BEGIN Records for this exercise

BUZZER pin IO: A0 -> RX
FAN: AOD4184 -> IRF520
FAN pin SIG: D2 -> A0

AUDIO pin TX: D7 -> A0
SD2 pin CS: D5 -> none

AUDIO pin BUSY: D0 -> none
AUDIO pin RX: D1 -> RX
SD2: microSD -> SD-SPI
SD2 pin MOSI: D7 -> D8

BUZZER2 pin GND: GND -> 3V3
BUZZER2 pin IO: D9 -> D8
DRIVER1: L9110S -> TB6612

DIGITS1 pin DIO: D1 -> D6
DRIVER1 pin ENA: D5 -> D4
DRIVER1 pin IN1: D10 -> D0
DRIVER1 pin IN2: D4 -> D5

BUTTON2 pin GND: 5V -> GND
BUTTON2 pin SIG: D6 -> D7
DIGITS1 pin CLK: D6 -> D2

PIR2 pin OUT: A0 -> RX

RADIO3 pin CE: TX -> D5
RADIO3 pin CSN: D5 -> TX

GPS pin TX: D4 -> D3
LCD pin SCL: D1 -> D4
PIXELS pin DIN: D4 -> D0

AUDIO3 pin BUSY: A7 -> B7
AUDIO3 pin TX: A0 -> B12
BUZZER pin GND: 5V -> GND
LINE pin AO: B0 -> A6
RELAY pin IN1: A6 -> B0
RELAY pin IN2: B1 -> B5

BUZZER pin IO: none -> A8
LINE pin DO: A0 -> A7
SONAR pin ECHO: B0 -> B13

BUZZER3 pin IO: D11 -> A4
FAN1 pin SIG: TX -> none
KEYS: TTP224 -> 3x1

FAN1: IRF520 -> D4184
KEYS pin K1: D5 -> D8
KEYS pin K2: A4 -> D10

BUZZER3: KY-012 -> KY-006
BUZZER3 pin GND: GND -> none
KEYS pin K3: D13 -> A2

END Records for this exercise

The records above should be restated word for word in their entirety.

BUZZER pin IO: A0 -> RX
FAN: AOD4184 -> IRF520
FAN pin SIG: D2 -> A0

AUDIO pin TX: D7 -> A0
SD2 pin CS: D5 -> none

AUDIO pin BUSY: D0 -> none
AUDIO pin RX: D1 -> RX
SD2: microSD -> SD-SPI
SD2 pin MOSI: D7 -> D8

BUZZER2 pin GND: GND -> 3V3
BUZZER2 pin IO: D9 -> D8
DRIVER1: L9110S -> TB6612

DIGITS1 pin DIO: D1 -> D6
DRIVER1 pin ENA: D5 -> D4
DRIVER1 pin IN1: D10 -> D0
DRIVER1 pin IN2: D4 -> D5

BUTTON2 pin GND: 5V -> GND
BUTTON2 pin SIG: D6 -> D7
DIGITS1 pin CLK: D6 -> D2

PIR2 pin OUT: A0 -> RX

RADIO3 pin CE: TX -> D5
RADIO3 pin CSN: D5 -> TX

GPS pin TX: D4 -> D3
LCD pin SCL: D1 -> D4
PIXELS pin DIN: D4 -> D0

AUDIO3 pin BUSY: A7 -> B7
AUDIO3 pin TX: A0 -> B12
BUZZER pin GND: 5V -> GND
LINE pin AO: B0 -> A6
RELAY pin IN1: A6 -> B0
RELAY pin IN2: B1 -> B5

BUZZER pin IO: none -> A8
LINE pin DO: A0 -> A7
SONAR pin ECHO: B0 -> B13

BUZZER3 pin IO: D11 -> A4
FAN1 pin SIG: TX -> none
KEYS: TTP224 -> 3x1

FAN1: IRF520 -> D4184
KEYS pin K1: D5 -> D8
KEYS pin K2: A4 -> D10

BUZZER3: KY-012 -> KY-006
BUZZER3 pin GND: GND -> none
KEYS pin K3: D13 -> A2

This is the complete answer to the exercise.